_WORK REQUIRED_: Could you retype exactly the lines running from the line with "camera.xlsx: [952,1005,1372,1313] ->" to the end of the data, both included, and nothing else?

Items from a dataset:
___

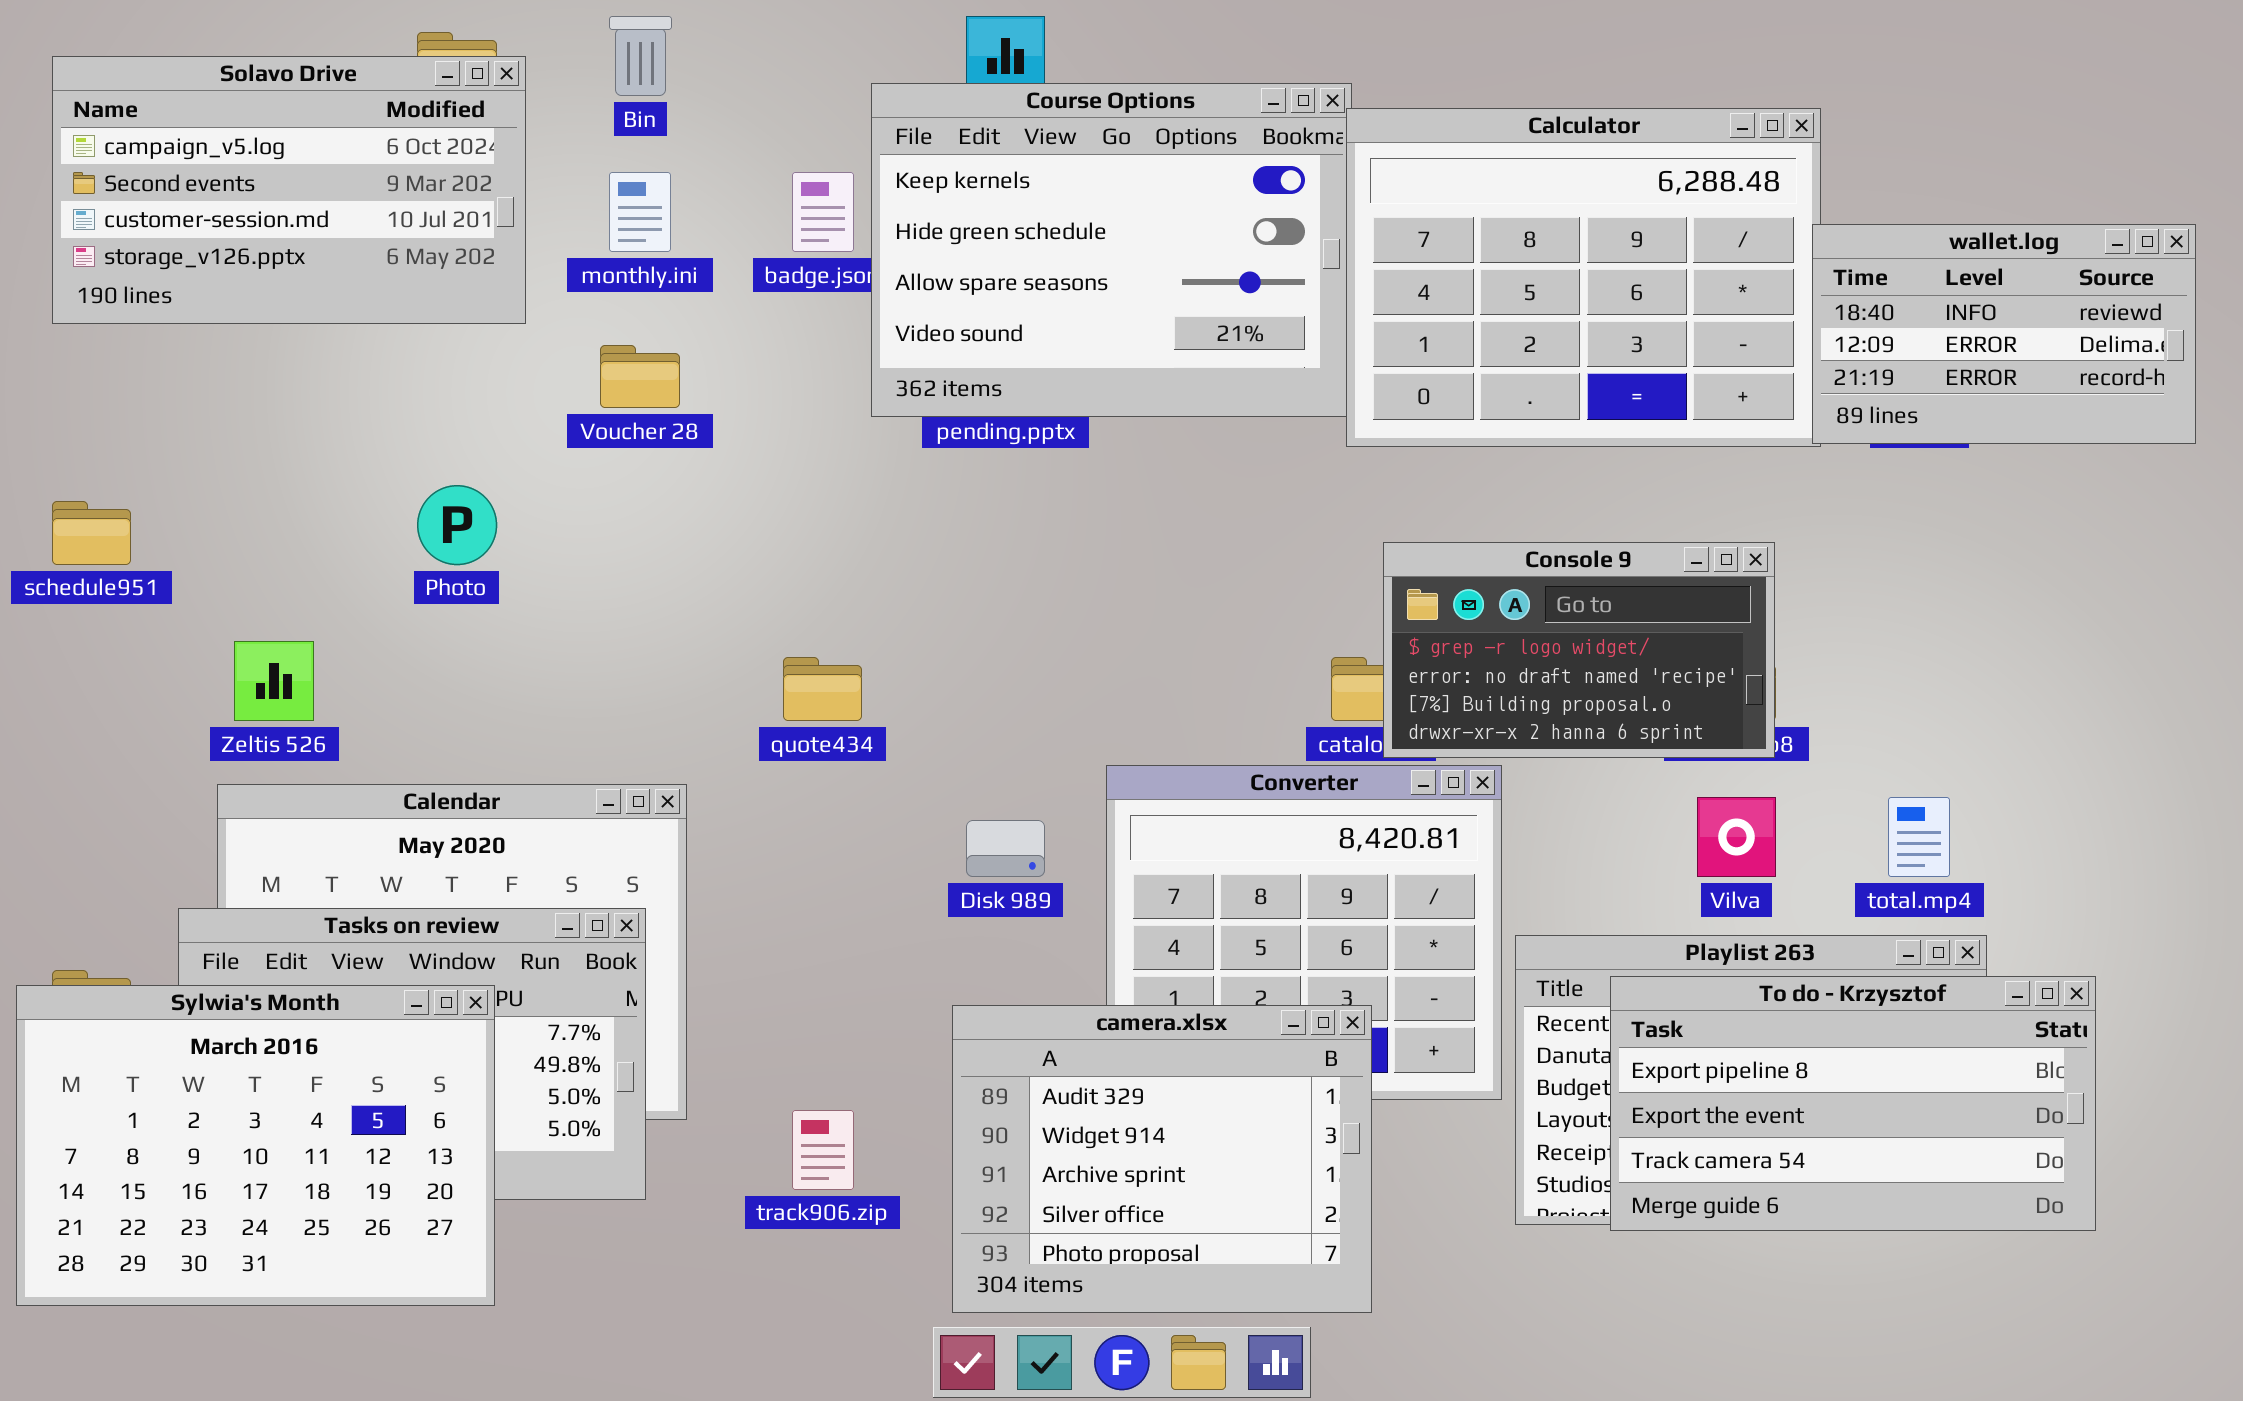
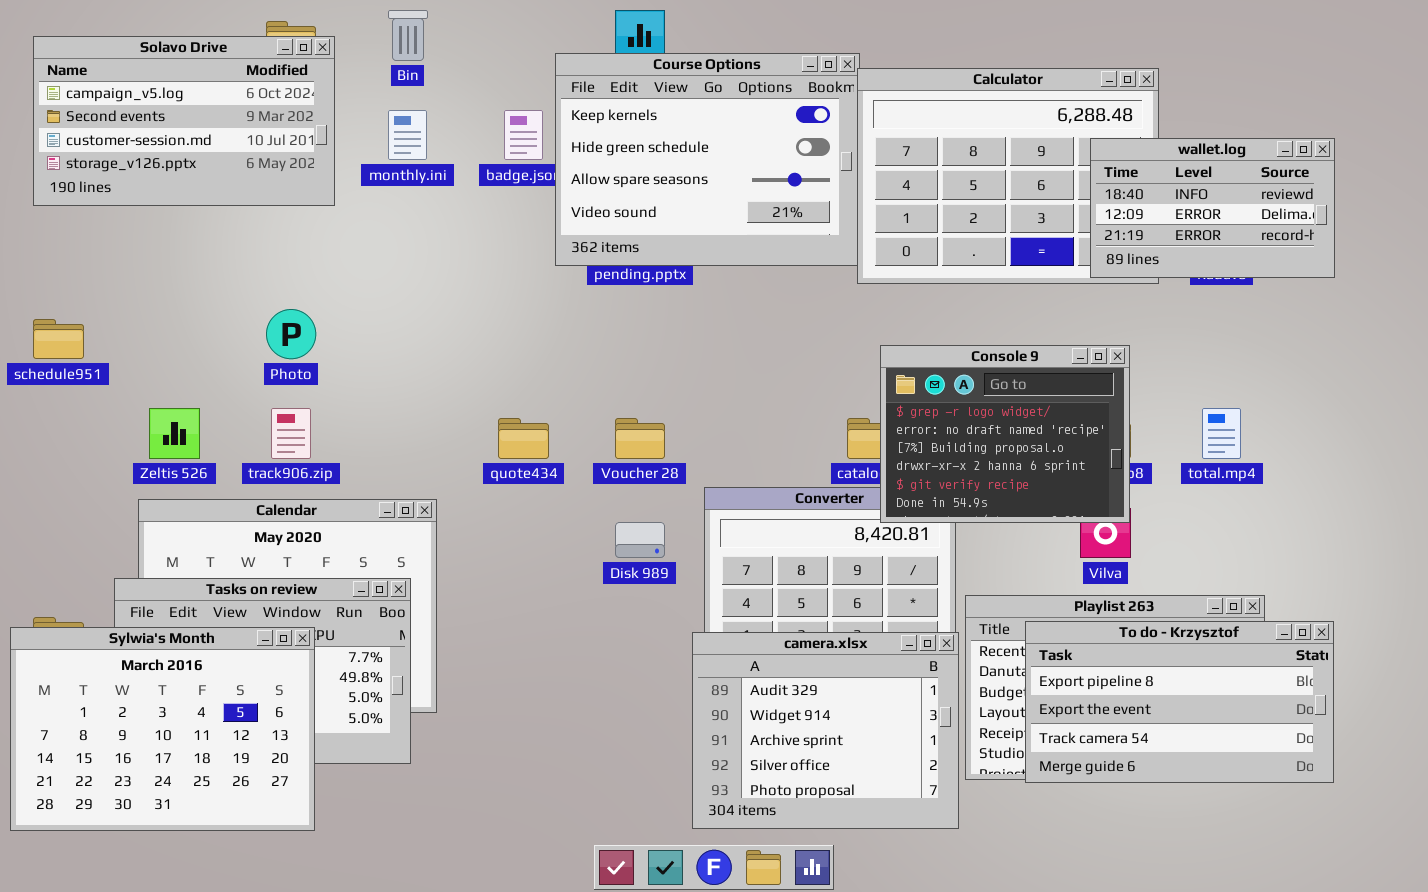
wallet.log: [1812,224,2196,444] -> [1090,138,1335,278], moved
Voucher 28: [600,345,680,408] -> [615,418,665,459], moved
Console 9: [1383,542,1775,758] -> [880,345,1130,523], resized
total.mp4: [1888,797,1950,877] -> [1202,408,1241,459], moved
camera.xlsx: [952,1005,1372,1313] -> [692,632,959,829], moved
track906.zip: [792,1110,854,1190] -> [271,408,311,459], moved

___

_RESPONSE TO THE TASK_:
camera.xlsx: [952,1005,1372,1313] -> [692,632,959,829], moved
track906.zip: [792,1110,854,1190] -> [271,408,311,459], moved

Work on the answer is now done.